Information provided:
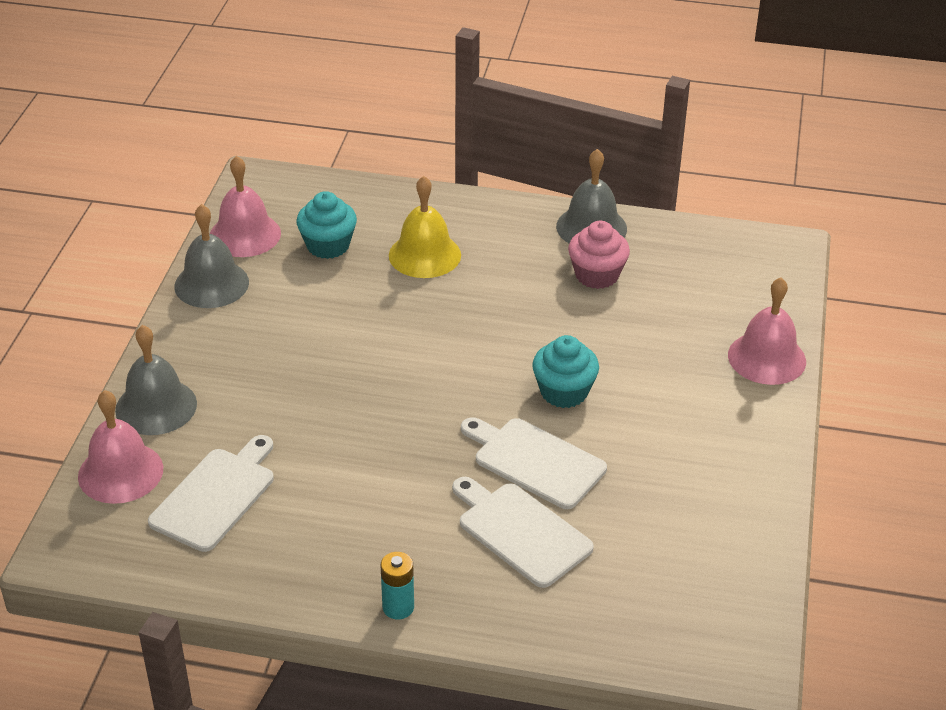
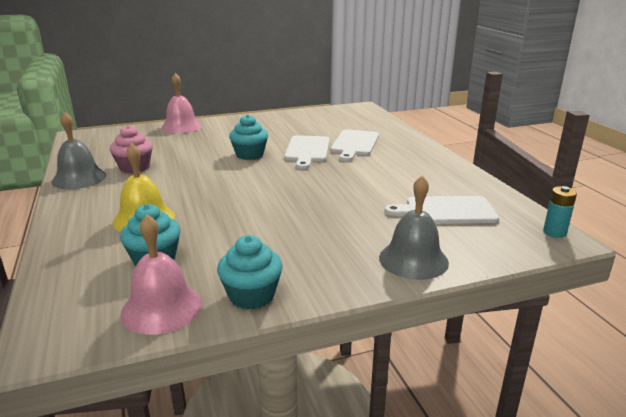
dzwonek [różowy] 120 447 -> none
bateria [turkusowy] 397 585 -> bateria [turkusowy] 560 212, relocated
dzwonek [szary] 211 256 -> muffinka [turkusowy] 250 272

What you need to do:
Print the listing word for word, but omit the pictures.

Completed exercise:
dzwonek [różowy] 120 447 -> none
bateria [turkusowy] 397 585 -> bateria [turkusowy] 560 212, relocated
dzwonek [szary] 211 256 -> muffinka [turkusowy] 250 272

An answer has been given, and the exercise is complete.